::: Task material
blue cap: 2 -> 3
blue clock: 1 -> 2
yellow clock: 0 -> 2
::::::
::: Task material
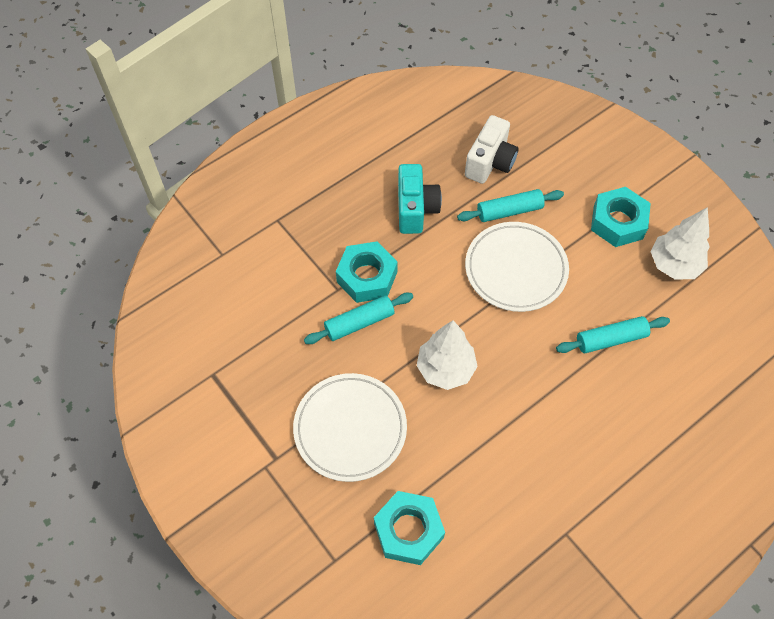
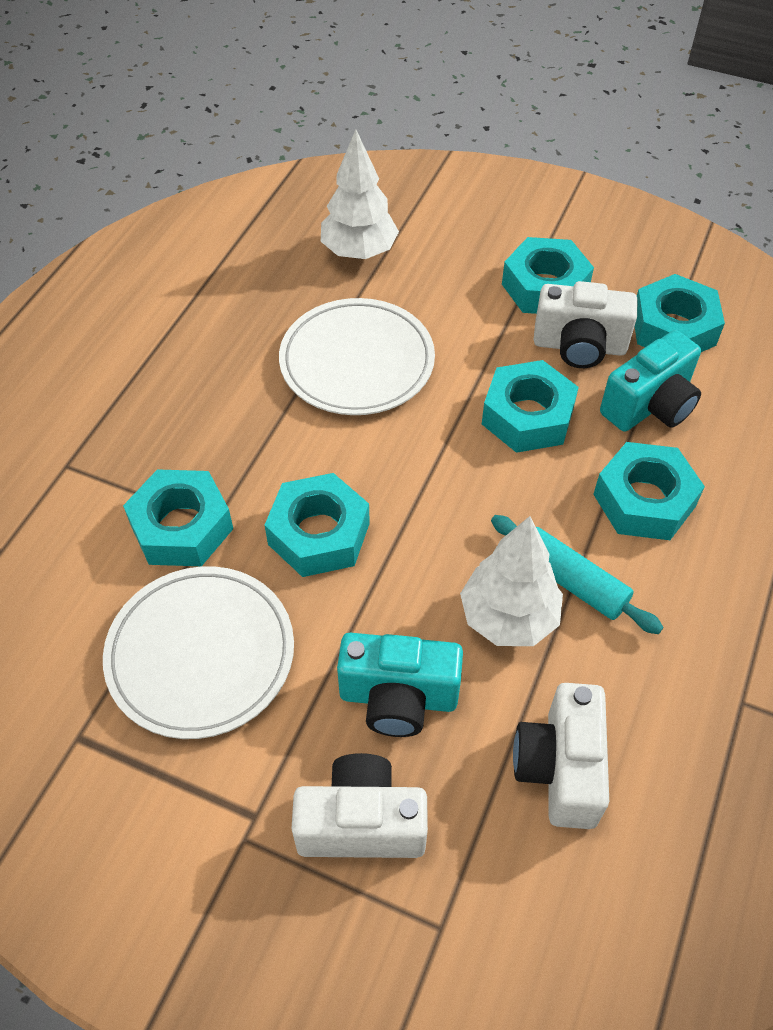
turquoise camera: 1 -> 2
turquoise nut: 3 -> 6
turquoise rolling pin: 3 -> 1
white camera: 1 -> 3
::::::
Task to carry out: What lines in the listing include the string "turquoise"? Copy them out.

Result of the task:
turquoise camera: 1 -> 2
turquoise nut: 3 -> 6
turquoise rolling pin: 3 -> 1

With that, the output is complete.